### Aim of the task
Count the lines in the entries below that contain the string "kern", matching case exactly. Give only the number.

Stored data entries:
* * * *

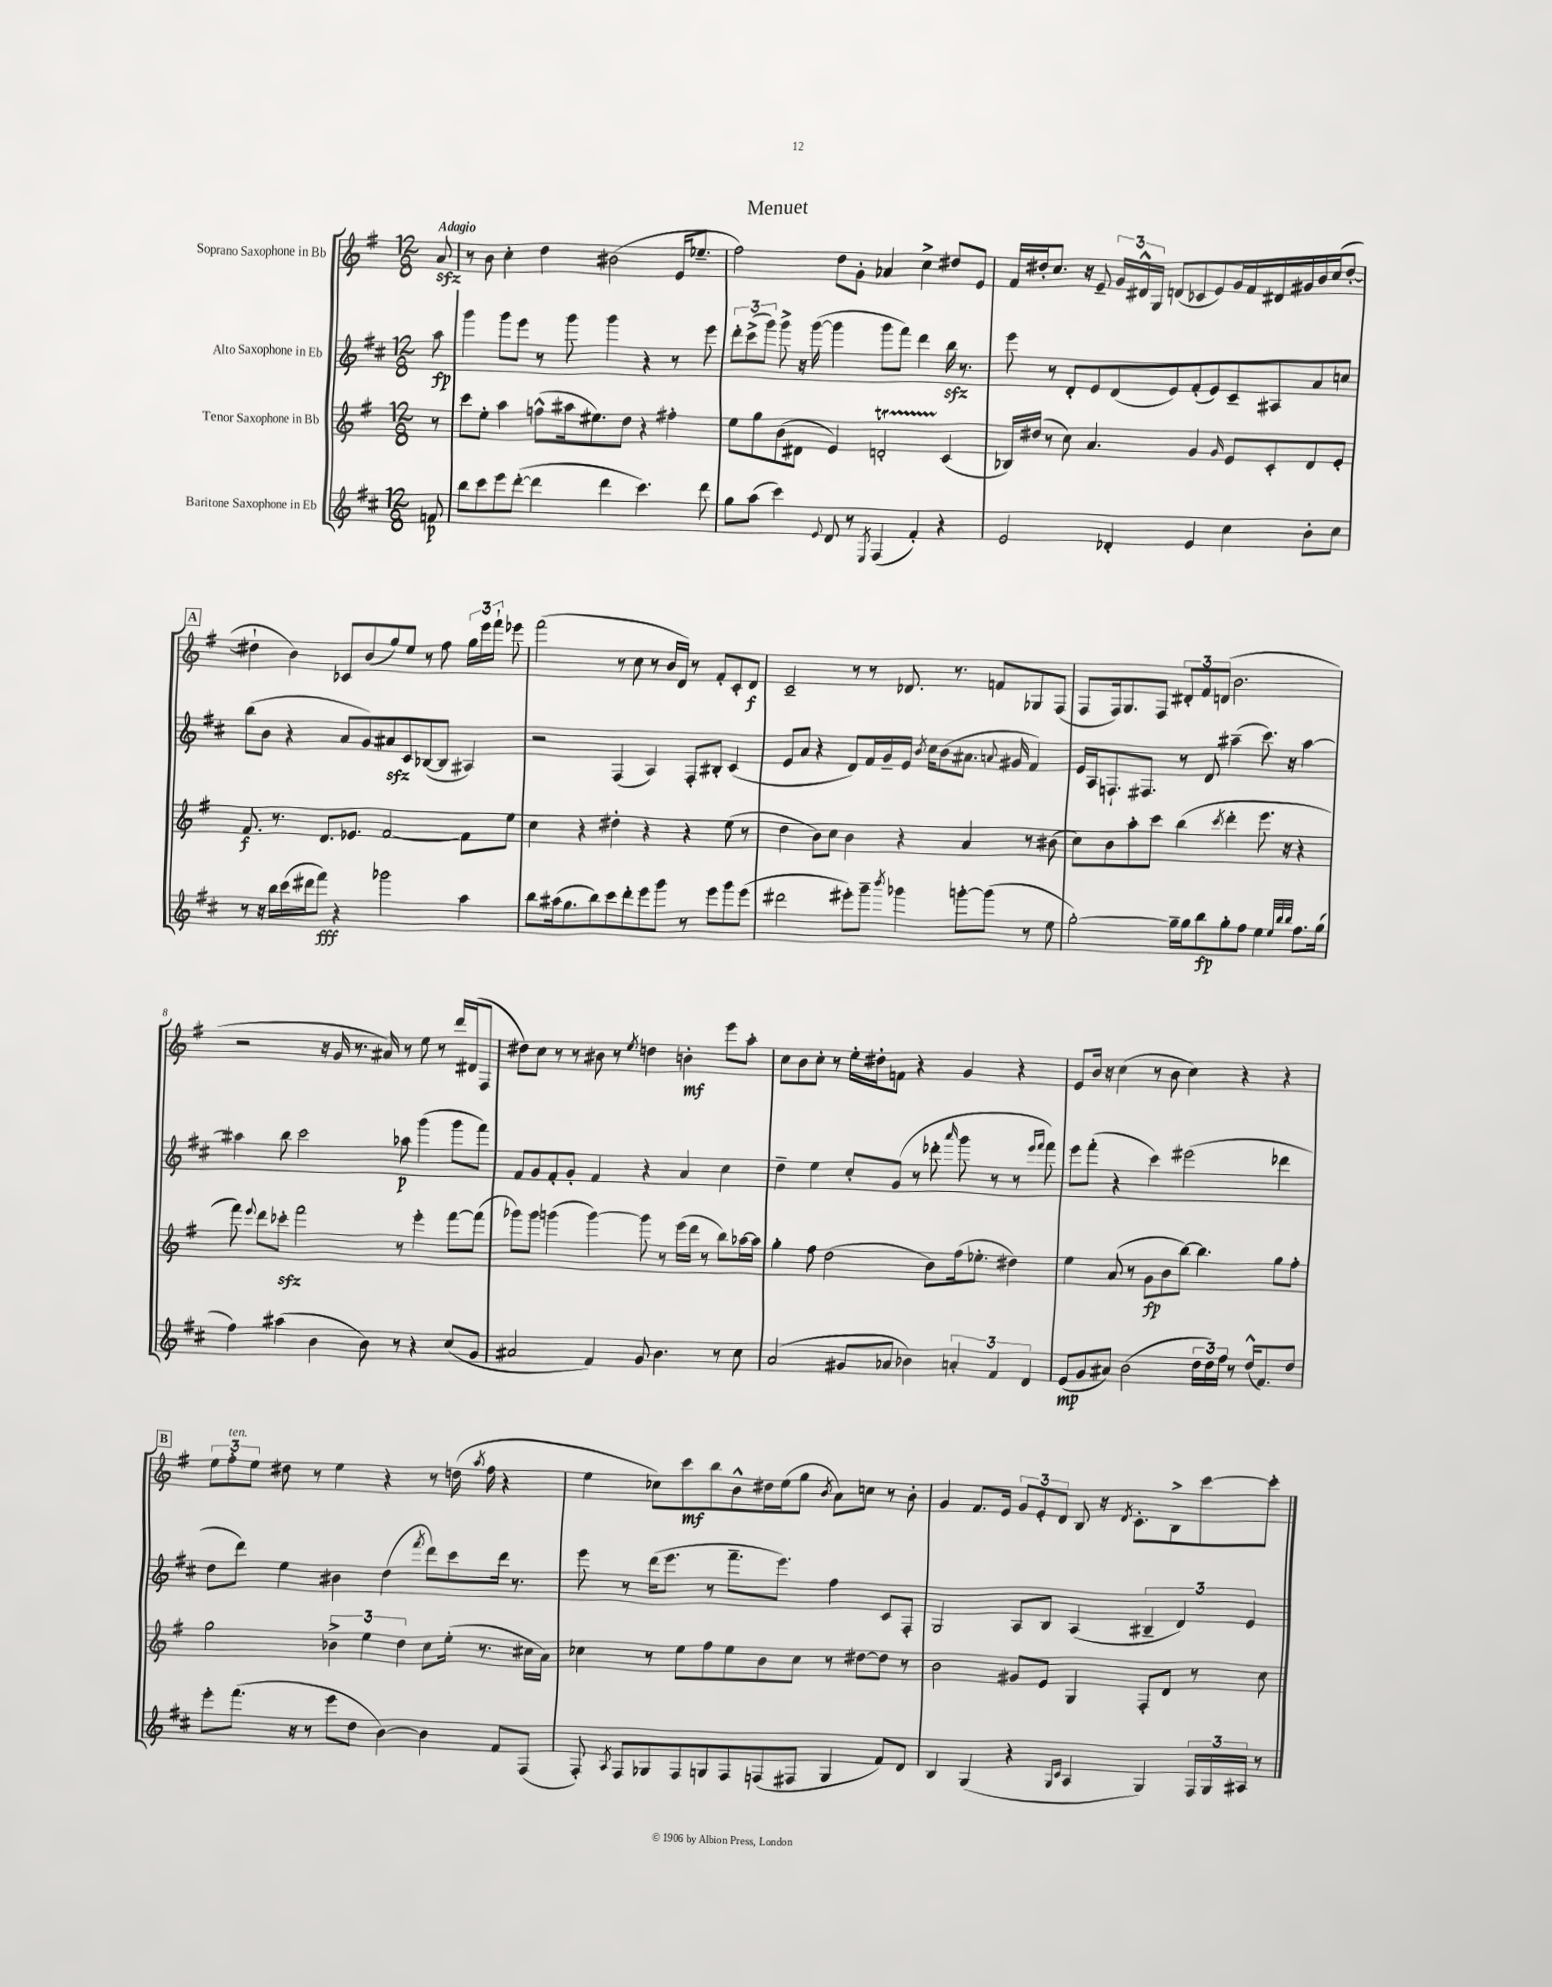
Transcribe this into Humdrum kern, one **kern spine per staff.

**kern	**kern	**kern	**kern
*staff4	*staff3	*staff2	*staff1
*clefG2	*clefG2	*clefG2	*clefG2
*k[f#c#]	*k[f#]	*k[f#c#]	*k[f#]
*M12/8	*M12/8	*M12/8	*M12/8
8f	8r	8aa	8a
=	=	=	=
8bb	8ccc	4ggg	8r
8ccc#	8ee'	.	8b
8eee	4aa	8ggg	4cc'
([8ddd'	.	8eee	.
4ddd]	(8ff^^	8r	4dd
.	16aa#	8ggg	.
.	8.ee#)	.	.
4ddd	.	4ggg	(2b#
.	8dd	.	.
4.ccc#)	4r	4r	.
.	4ff#'	8r	16e
.	.	.	8.ee-~
8ddd	.	8eee	.
=	=	=	=
8gg	8ee	12ddd'	2ff#)
.	.	(12ccc#^	.
(8aa	8gg	.	.
.	.	12ggg)	.
4ccc#)	(8b	8ggg^	.
.	8d#	16r	.
.	.	([16ggg	.
8qqe	.	.	.
8d	4e)	4ggg]	8dd
8r	.	.	8g'
8qE	.	.	.
(4F#	2d'	8ggg	4a-
.	.	8fff#)	.
4f#')	.	4ddd	4cc^
4r	(4c	16bb	8dd#
.	.	8.r	.
.	.	.	8e
=	=	=	=
2e	16B-)	8eee	16f#
.	(16dd#	.	16dd#'
.	8r	8r	8.cc
.	8cc)	8d'	.
.	.	.	16r
.	4.a	8e	8e~
4d-'	.	(8d	24g
.	.	.	24d#^^
.	.	.	24G
.	.	8e)	(8d
4e	4g	(8f#'	8c-
.	.	8e)	8e)
.	16qqg	.	.
4cc#	8e	8c#~	16g
.	.	.	16f#
.	8c'	8A#	16d#
.	.	.	16g#
8b'	8d	8a	16b
.	.	.	(16cc
8cc#	8e'	8cc	[8dd#'
=	=	=	=
8r	8.f#	(8bb	4dd#`]
16r	.	8b	.
16bb	8.r	.	.
(16ccc#	.	4r	4b)
16ddd#	.	.	.
8fff#)	8.d	.	.
4r	.	8a	8c-
.	8.e-	.	.
.	.	8g)	(8b
2ggg-	[2f#	8a#	8gg)
.	.	8c#	8ee
.	.	([8B-	8r
.	.	8B-]	8ff#
4aa	8f#]	4A#)	24gg
.	.	.	24eee
.	.	.	24fff#`
.	8ee	.	8eee-
=	=	=	=
8bb	4cc	2r	(2fff#
(16aa#	.	.	.
8.gg	.	.	.
.	4r	.	.
8bb)	.	.	.
8ccc#	4dd#'	(4F#	8r
8ddd'	.	.	8cc
8eee	4r	4A)	8r
8ggg	.	.	16b
.	.	.	16d)
8r	4r	8F#'	8r
8eee	.	8B#'	8f#'
8ggg	(8ee	(4c#	8c'
(8eee	8r	.	8d
=	=	=	=
2ddd#	4dd	8e	2c~
.	.	8a	.
.	8b)	4r	.
.	8cc	.	.
8eee#')	4b	8d)	8r
8ggg~	.	16f#	8r
.	.	16g~	.
8qbbb	.	.	.
4ggg-	4r	16e	8.d-
.	.	8qb	.
.	.	16cc#	.
.	.	(8b	.
.	.	.	8.r
[8ggg'	4a	8.a#	.
(8ggg]	.	.	8f
.	.	8qqa	.
.	.	16g#	.
8r	8r	4f#)	8G-
8ee	(8b#	.	(8F#
=	=	=	=
[2gg')	8cc)	16e	8F#
.	.	16A	.
.	8b	8.F`	16F#)
.	.	.	8.G
.	8aa'	.	.
.	.	8.F#	.
.	8ccc	.	8F#
16gg~]	(4bb	8r	12d#'
16gg	.	.	.
.	.	.	12f#
8bb	.	8d	.
.	.	.	(12d
.	8qccc	.	.
8gg'	4ddd'	(4aa#~	2.b
8ff#	.	.	.
4ee	8.eee	8.ccc#)	.
.	16r	16r	.
32qqee	.	.	.
32qqbb	.	.	.
32qqbb	.	.	.
8.ff#	4r	[4aa#	.
(16gg	.	.	.
=	=	=	=
4ff#)	8fff#)	4aa#]	2r
.	8qqeee	.	.
.	8ddd	.	.
(4aa#	8ccc-'	8bb	.
.	2fff#	2ccc#	.
4b	.	.	16r
.	.	.	16g
.	.	.	8.r
8b)	.	.	.
.	.	.	16a#)
8r	8r	8aa-	8r
4r	4eee'	(4ggg	8ee
.	.	.	8r
(8cc#	[8fff#	8ggg	16ddd
.	.	.	(16d#
8g	(8fff#]	8fff#)	8F#
=	=	=	=
2a#	8ggg-)	8f#	8dd#)
.	8ggg-	8g	8cc
.	(4ggg	8f#'	8r
.	.	8g'	8r
4f#)	[4ggg)	4f#	8b#
.	.	.	8r
.	.	.	8qee
8g	8ggg]	4r	4dd
4.b	8r	.	.
.	(16eee	4a	4b'
.	16ddd	.	.
.	8r	.	.
8r	8bb)	4cc#	8eee
8cc#	[16aa-	.	8aa'
.	16aa-]	.	.
=	=	=	=
(2a	4gg'	4dd~	8cc
.	.	.	8b
.	8ff#	4ee	8cc'
.	(2dd	.	8r
8g#	.	8cc#'	16ee'
.	.	.	16dd#'
8a-	.	(8g	8f
4b-)	.	8r	4r
.	8b)	8ddd-'	.
.	.	16qqaaa	.
6a'	(16ff#	8ggg	4g
.	8.ee-'	.	.
.	.	8r	.
6f#	.	.	.
.	4dd#)	8r	4r
6d	.	.	.
.	.	16qqeee	.
.	.	16qqfff#	.
.	.	8fff#)	.
=	=	=	=
(8e	4ee	8eee	8e
8g	.	(8fff#'	16b
.	.	.	16r
8a#)	(8a	4r	(4cc
(2b	8r	.	.
.	8g	4ccc#)	8r
.	8b	.	8b
.	[8bb)	(2eee#	4cc)
24dd	4.bb]	.	.
24dd)	.	.	.
24ff#	.	.	.
8r	.	.	4r
(16dd^^	.	.	.
8.f#)	.	.	.
.	8gg	4ddd-	4r
8dd	8ff#'	.	.
=	=	=	=
8eee'	2gg	8dd	12ee
.	.	.	12ff#'
(8.fff#	.	8ddd)	.
.	.	.	12ee
.	.	4ee	8dd#
16r	.	.	.
8r	.	.	8r
8eee	6b-^	4b#	4ee
8dd	.	.	.
.	6ee	.	.
[4b)	.	(4dd	4r
.	6dd	.	.
.	.	8qfff#	.
4b]	8cc	8ddd)	8r
.	(16ee'	8ccc#	(16dd
.	.	.	8qaa
.	8.r	.	16ff#
8f#	.	16ddd	4r
.	.	8.r	.
(8F#	16cc#	.	.
.	16a)	.	.
=	=	=	=
8F#')	4cc-	8eee	4ee
8qA	.	.	.
8F#	.	8r	.
8G-	8r	(16ddd	8cc-)
.	.	8.eee	.
8F#	8ee	.	8ccc
8G	8ff#	8r	8bb
8F#	8ee	8.fff#~	8b^^
(8F	8b	.	16dd#
.	.	8.eee)	(16ee
8F#	8cc-	.	8gg
.	.	.	8qb
4G	8r	4ff#	8a)
.	[8dd#	.	8cc
8f#)	8dd#]	8c#	8r
8d	8r	8F#'	8b'
=	=	=	=
4B	2b	2G	4g
(4G	.	.	8.f#
.	.	.	16e
4r	8g#	8A	12g
.	.	.	12e'
.	8e	8B	.
.	.	.	12d
16qqG	.	.	.
16qqc#	.	.	.
4A	4G	(4A	8B
.	.	.	16r
.	.	.	8qd
.	.	.	8.c'
4G)	8F#'	6B#~	.
.	8d	.	8B^
.	.	6d)	.
24F#	8r	.	[8ccc
24G	.	.	.
24A#	.	6e	.
8r	8cc	.	8ccc']
==	==	==	==
*-	*-	*-	*-
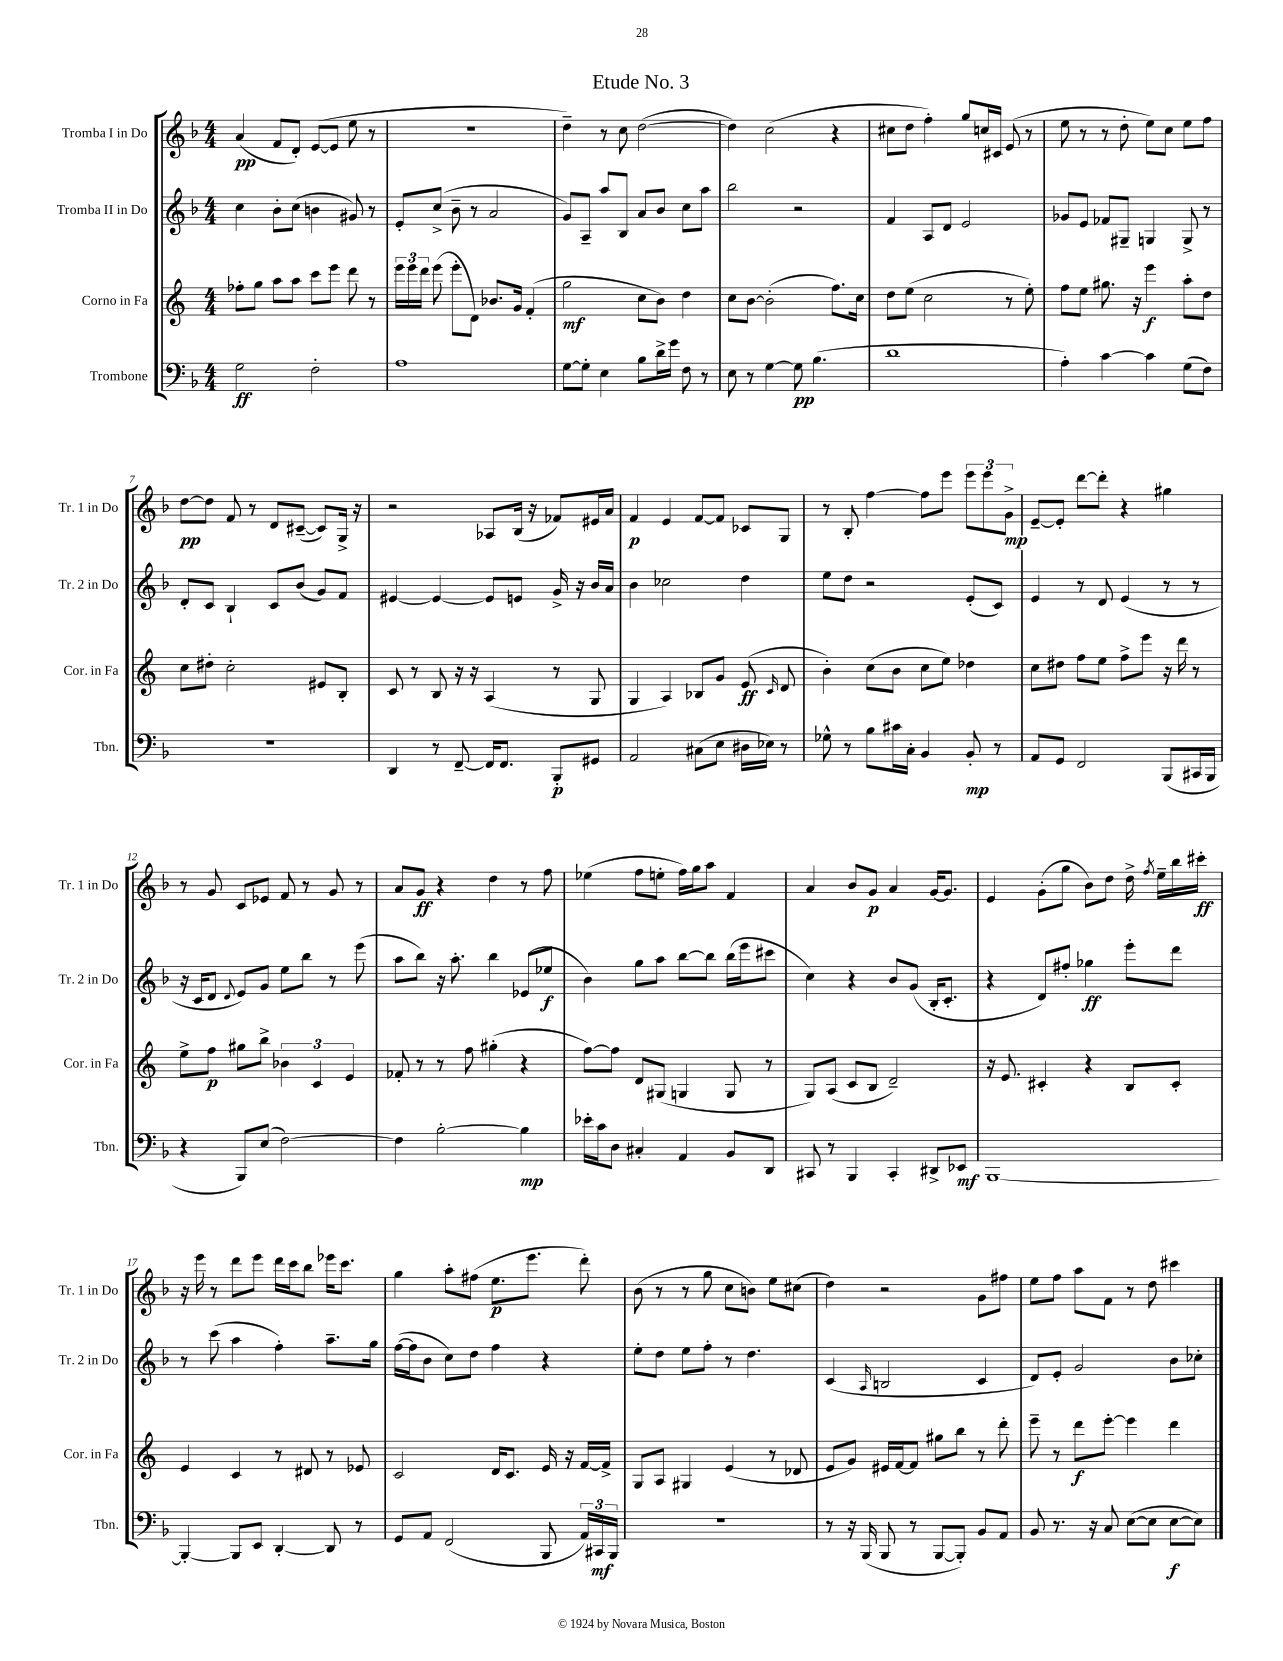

* * * *

### Solution to this exercise
2